#### PROVIDED DATA ####

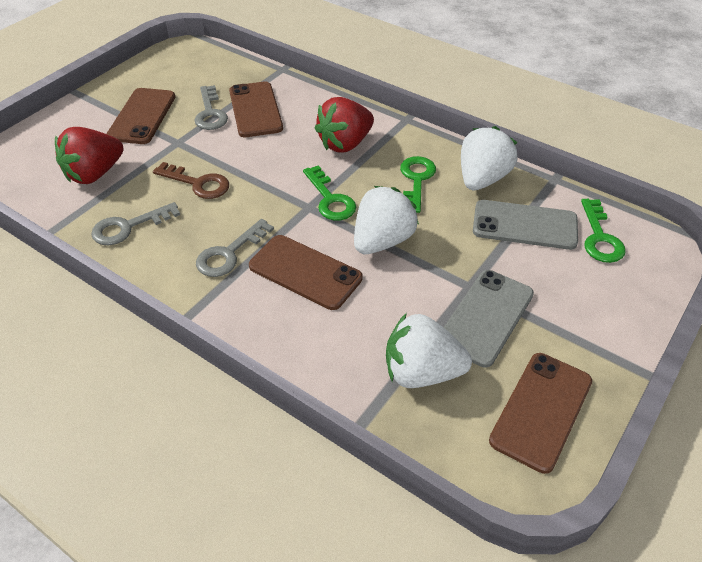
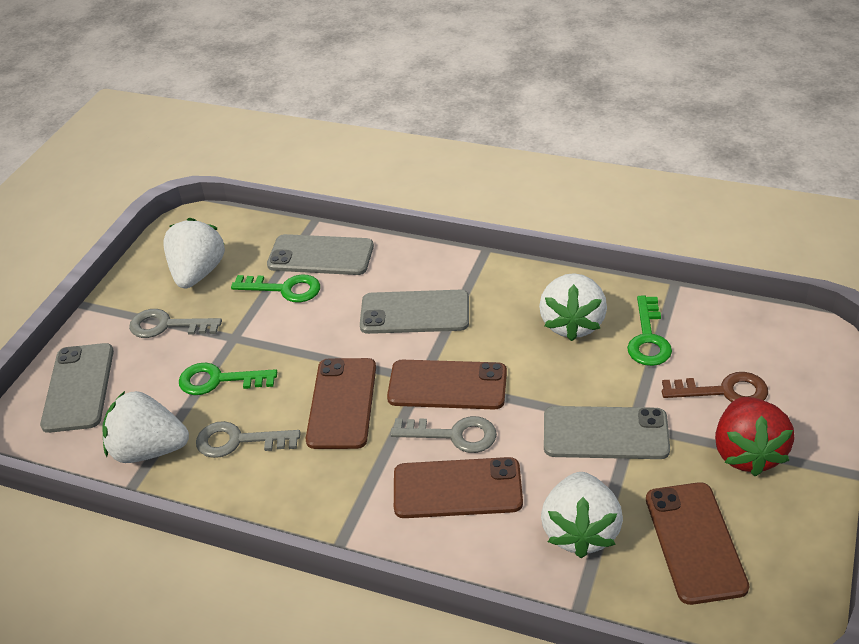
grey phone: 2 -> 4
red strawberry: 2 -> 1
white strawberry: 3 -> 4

####

TASK PROMPT → Please copy out every line of the preceding listing that carries "strawberry".

ANSWER SECTION →
red strawberry: 2 -> 1
white strawberry: 3 -> 4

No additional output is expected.